▸ **EXERCISE**
Please copy each line of the listing that includes the string "button".
——
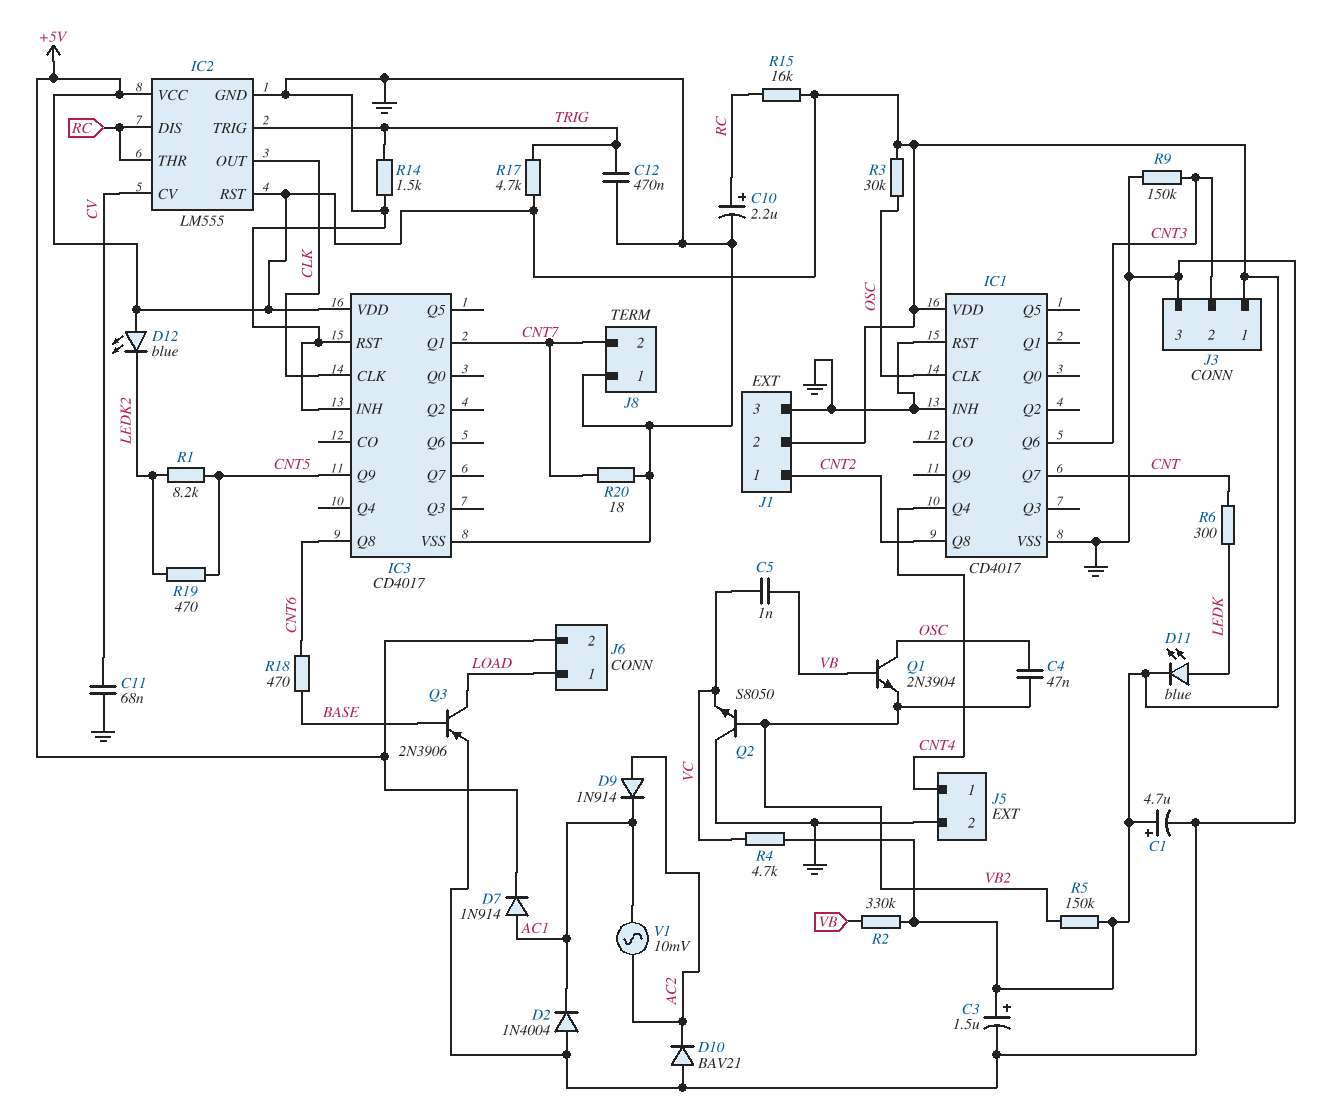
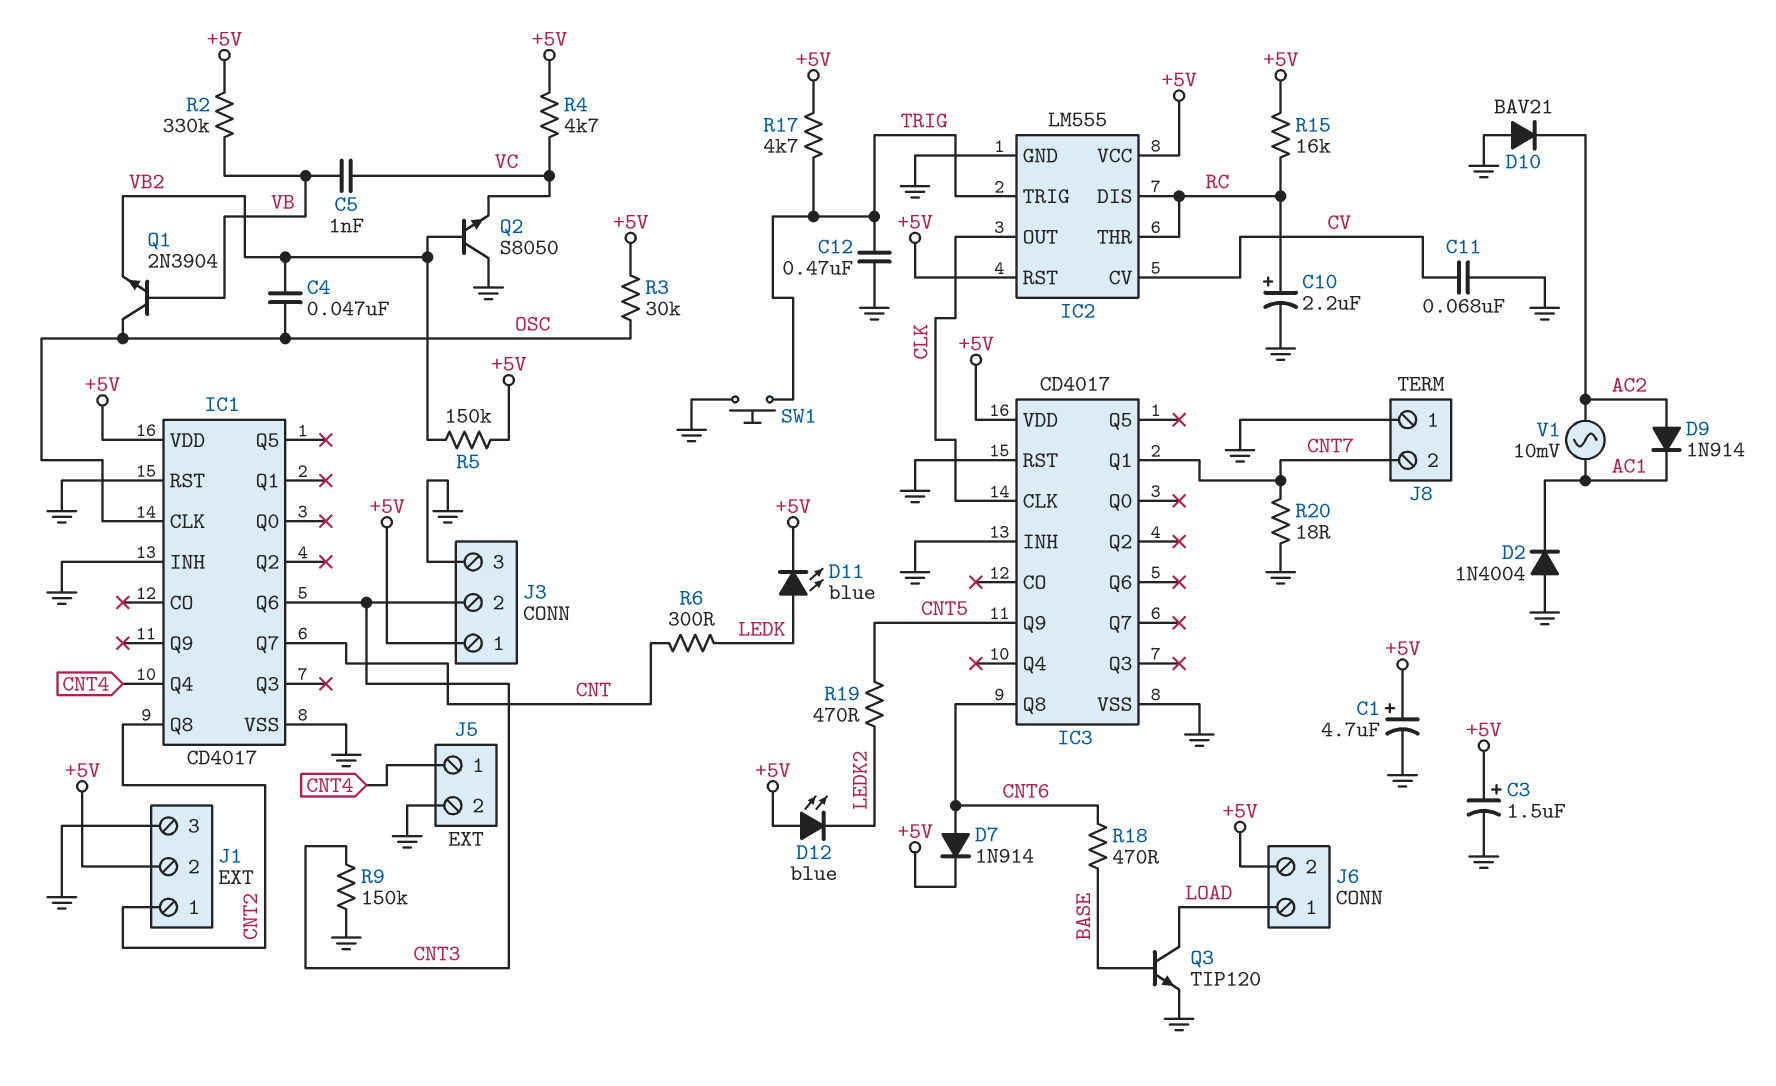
D7: diode 1N914 (A AC1, K +5V) -> diode 1N914 (A CNT6, K +5V)
Q3: PNP 2N3906 (B BASE, C LOAD, E GND) -> NPN TIP120 (B BASE, C LOAD, E GND)
R1: 8.2k (CNT5, LEDK2) -> none
R14: 1.5k (GND, TRIG) -> none
SW1: none -> button (GND, TRIG)

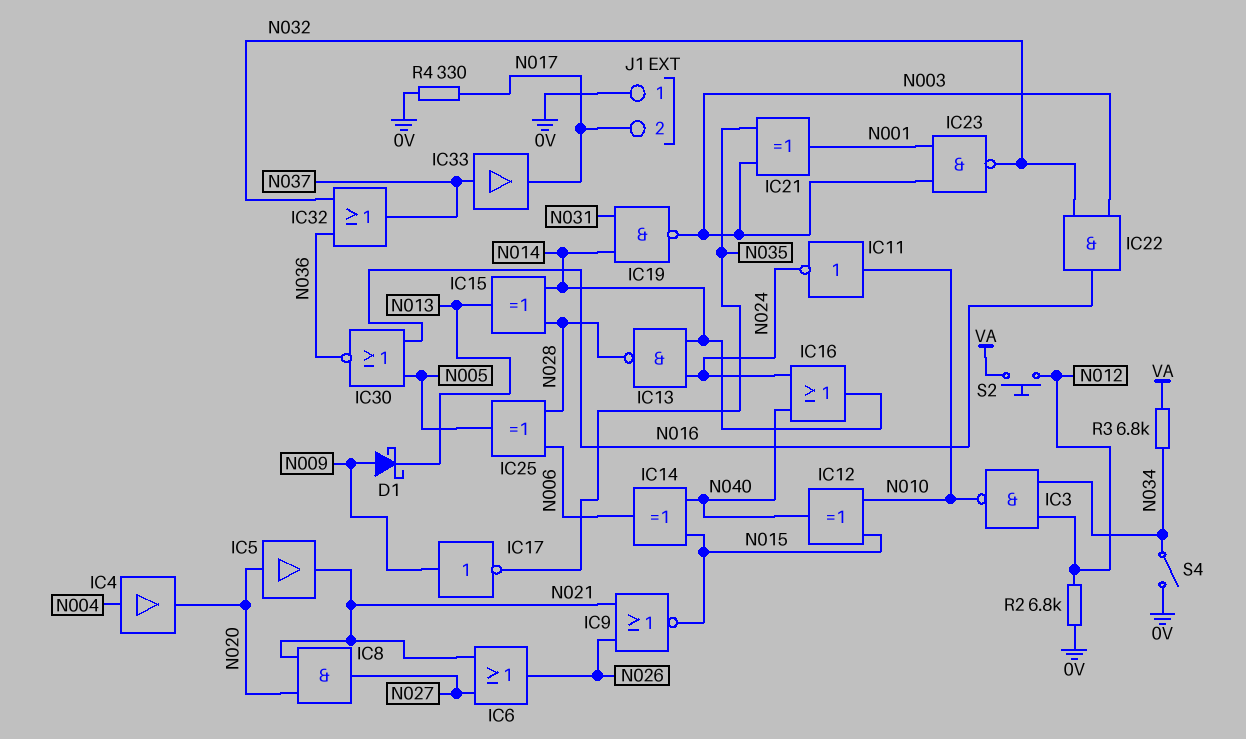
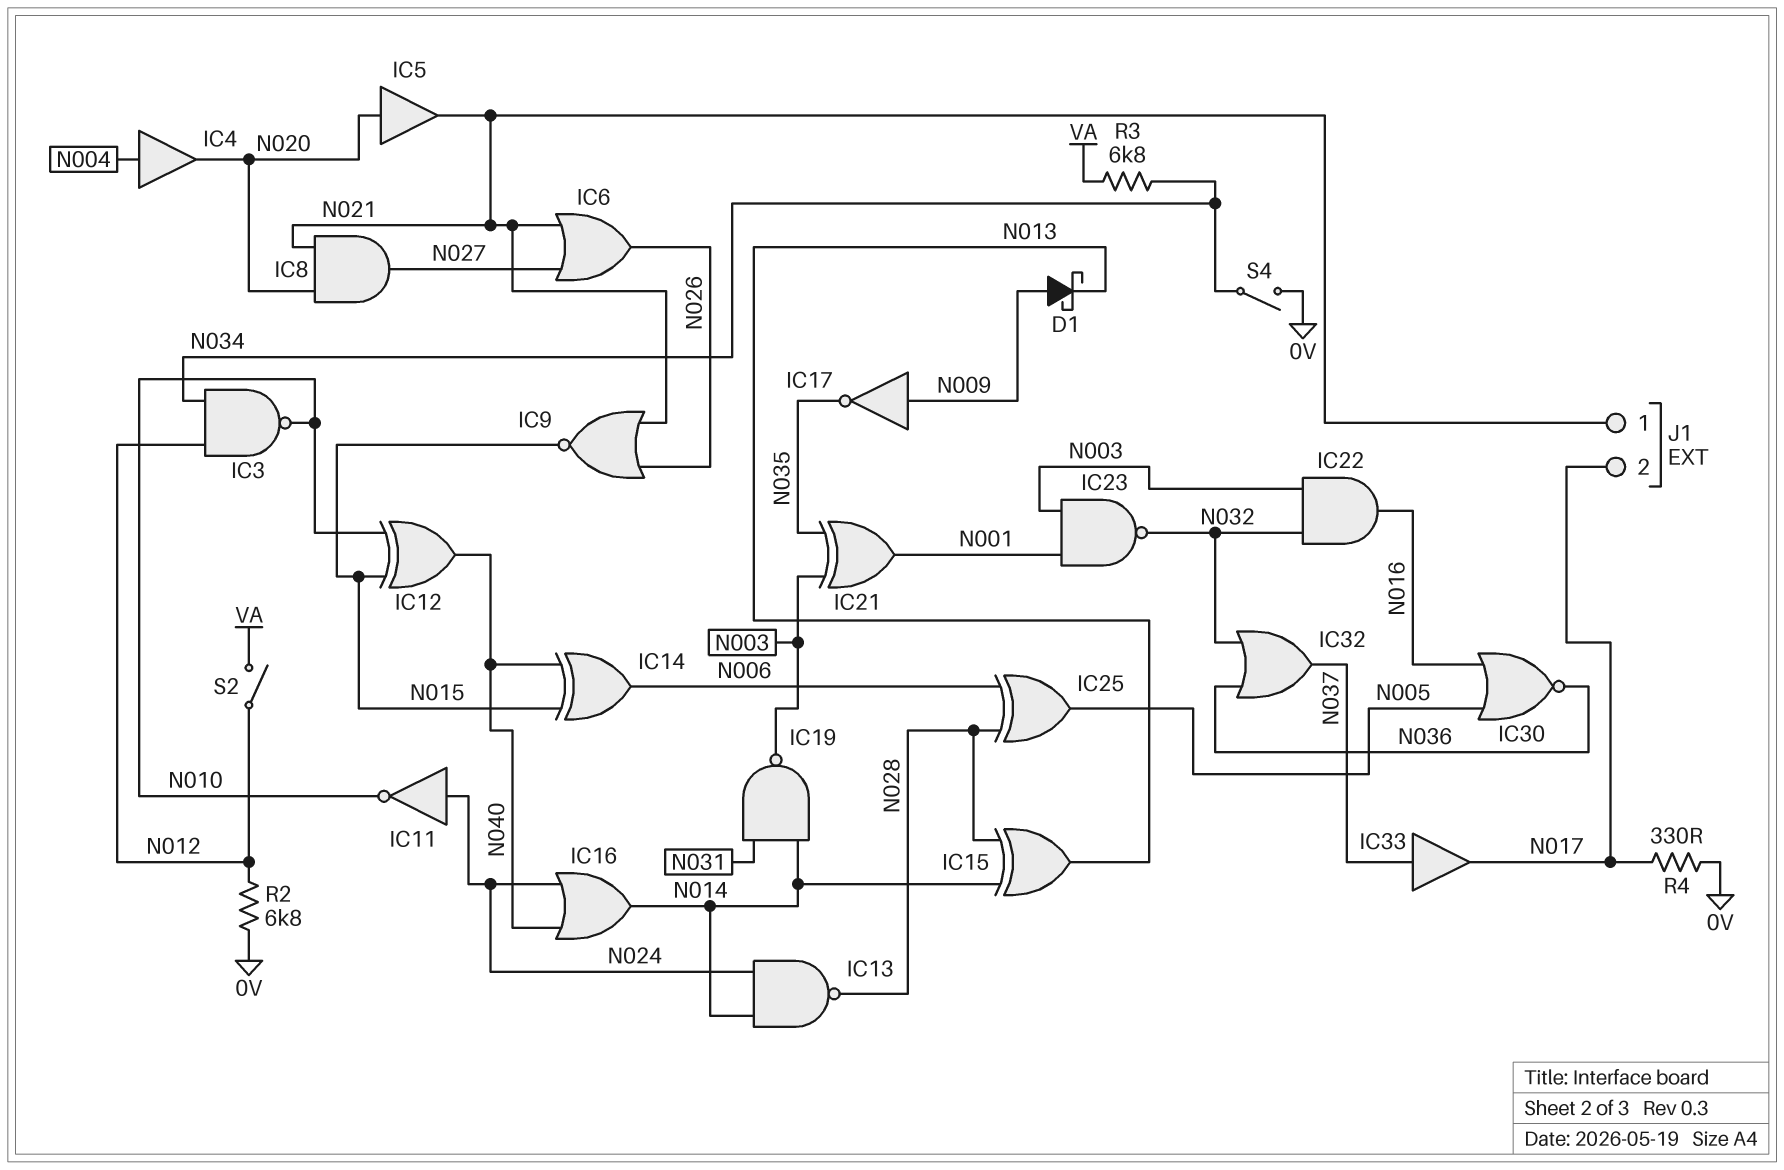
IC11: NOT (in N010, out N024) -> NOT (in N024, out N010)
J1 pin 1: 0V -> N021
S2: button (N012, VA) -> switch (N012, VA)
——
▸ **PROBLEM SOLUTION**
SW1: none -> button (GND, TRIG)
S2: button (N012, VA) -> switch (N012, VA)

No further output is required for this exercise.